YOUR INSTRUCTIONS → Reproduce the listing below word for word, from its first line to its last, and leave out the pictures.

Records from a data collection
## START

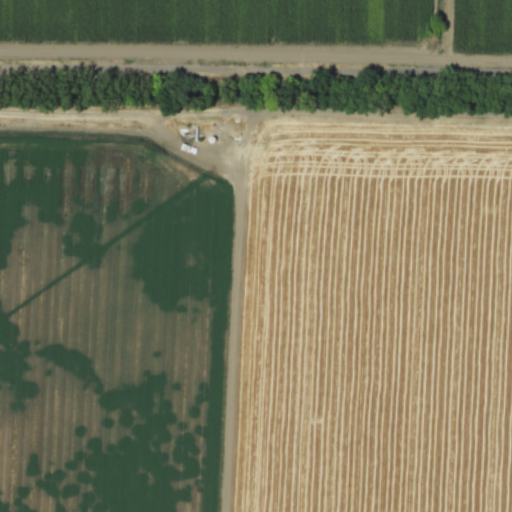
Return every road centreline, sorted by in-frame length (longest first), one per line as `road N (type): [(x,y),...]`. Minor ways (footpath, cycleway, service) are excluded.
road 1 (track): [(225,511),(238,181),(162,136),(0,127)]
road 2 (track): [(511,117),(263,115),(247,128),(229,172)]
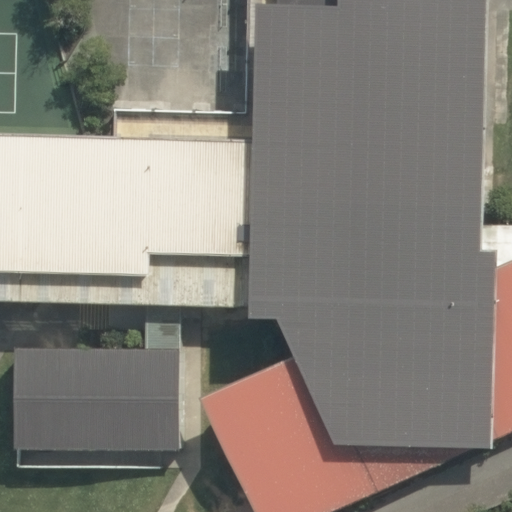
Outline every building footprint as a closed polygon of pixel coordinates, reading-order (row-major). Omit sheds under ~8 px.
[(289,10),(275,10),(271,145),(267,312),(267,324),(292,324),(310,360),(214,403),(262,511),(345,511),(478,451),(503,452),(504,441),(511,436),(511,226),(494,226),(497,0),(352,0),(353,12),(289,10)] [(353,12),(352,0),(289,0),(289,10),(353,12)] [(267,312),(271,145),(0,138),(0,305),(152,309),(187,310),(267,312)] [(152,353),(187,353),(187,310),(152,309),(152,353)] [(187,454),(187,353),(152,353),(24,353),(23,453),(187,454)]
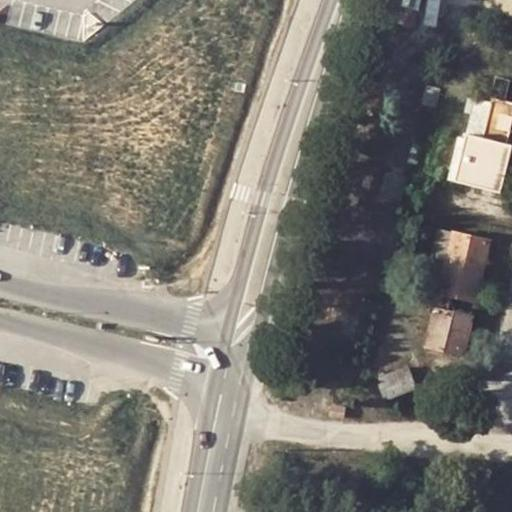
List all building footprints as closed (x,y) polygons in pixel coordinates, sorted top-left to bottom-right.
[(411,10),(402,9),(399,24),(408,26),(411,10)] [(440,91),(425,86),(418,107),(433,112),(440,91)] [(470,97),(462,130),(449,178),(465,182),(497,190),(509,141),(502,140),(511,101),(488,95),(487,101),(470,97)] [(454,128),(442,176),(449,178),(462,130),(454,128)] [(405,179),(386,174),(378,201),(396,207),(405,179)] [(455,241),(432,235),(424,266),(447,272),(429,344),(460,352),(469,317),(448,312),(452,296),(474,301),(489,242),(456,233),(455,241)] [(409,367),(380,378),(387,396),(416,386),(409,367)] [(345,415),(346,405),(332,403),(330,413),(345,415)]
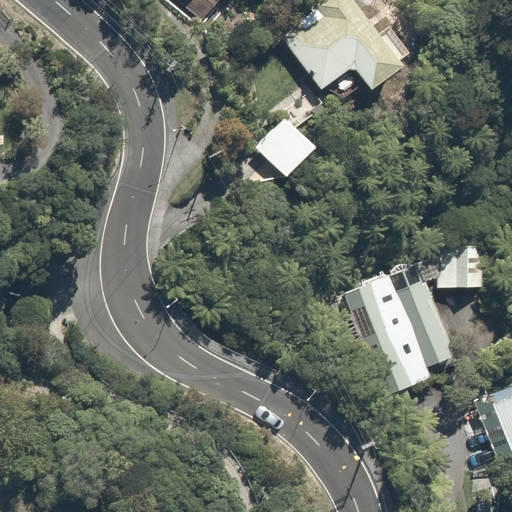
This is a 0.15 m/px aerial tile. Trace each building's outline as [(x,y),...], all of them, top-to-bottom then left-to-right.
[(164,0),(195,25),(214,0),(164,0)] [(348,0),(334,0),(281,40),(339,117),(370,93),(385,113),(416,90),(348,0)] [(334,168),(294,131),(264,163),(304,200),(334,168)] [(441,248),(435,295),(485,301),(491,255),(441,248)] [(417,275),(345,298),(379,398),(450,374),(417,275)] [(511,388),(459,404),(472,451),(508,441),(511,452),(511,388)]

## END

FINAL RESULT →
Return every road centreline, sorted by in-frame length (longest first), one per line as `road N (type): [(x,y),...]`. Minor ways (footpath, cycleway, service) are excluded.
road 1 (track): [(225,511),(238,181),(162,136),(0,127)]
road 2 (track): [(511,117),(263,115),(247,128),(229,172)]
Outline every building footprint as a closed polygon of pixel coordinates, reading-order (row-major). Omit sheds under ~8 px.
[(289,10),(275,10),(271,145),(267,312),(267,324),(292,324),(310,360),(214,403),(262,511),(345,511),(478,451),(503,452),(504,441),(511,436),(511,226),(494,226),(497,0),(352,0),(353,12),(289,10)] [(353,12),(352,0),(289,0),(289,10),(353,12)] [(267,312),(271,145),(0,138),(0,305),(152,309),(187,310),(267,312)] [(152,353),(187,353),(187,310),(152,309),(152,353)] [(187,454),(187,353),(152,353),(24,353),(23,453),(187,454)]
List all building footprints as closed (x,y) polygons in pixel coordinates, sorted top-left to bottom-right.
[(411,10),(402,9),(399,24),(408,26),(411,10)] [(440,91),(425,86),(418,107),(433,112),(440,91)] [(470,97),(462,130),(449,178),(465,182),(497,190),(509,141),(502,140),(511,101),(488,95),(487,101),(470,97)] [(454,128),(442,176),(449,178),(462,130),(454,128)] [(405,179),(386,174),(378,201),(396,207),(405,179)] [(455,241),(432,235),(424,266),(447,272),(429,344),(460,352),(469,317),(448,312),(452,296),(474,301),(489,242),(456,233),(455,241)] [(409,367),(380,378),(387,396),(416,386),(409,367)] [(345,415),(346,405),(332,403),(330,413),(345,415)]
This is a 0.15 m/px aerial tile. Trace each building's outline as [(x,y),...], all of them, top-to-bottom then left-to-right.
[(164,0),(195,25),(214,0),(164,0)] [(348,0),(334,0),(281,40),(339,117),(370,93),(385,113),(416,90),(348,0)] [(334,168),(294,131),(264,163),(304,200),(334,168)] [(441,248),(435,295),(485,301),(491,255),(441,248)] [(417,275),(345,298),(379,398),(450,374),(417,275)] [(511,388),(459,404),(472,451),(508,441),(511,452),(511,388)]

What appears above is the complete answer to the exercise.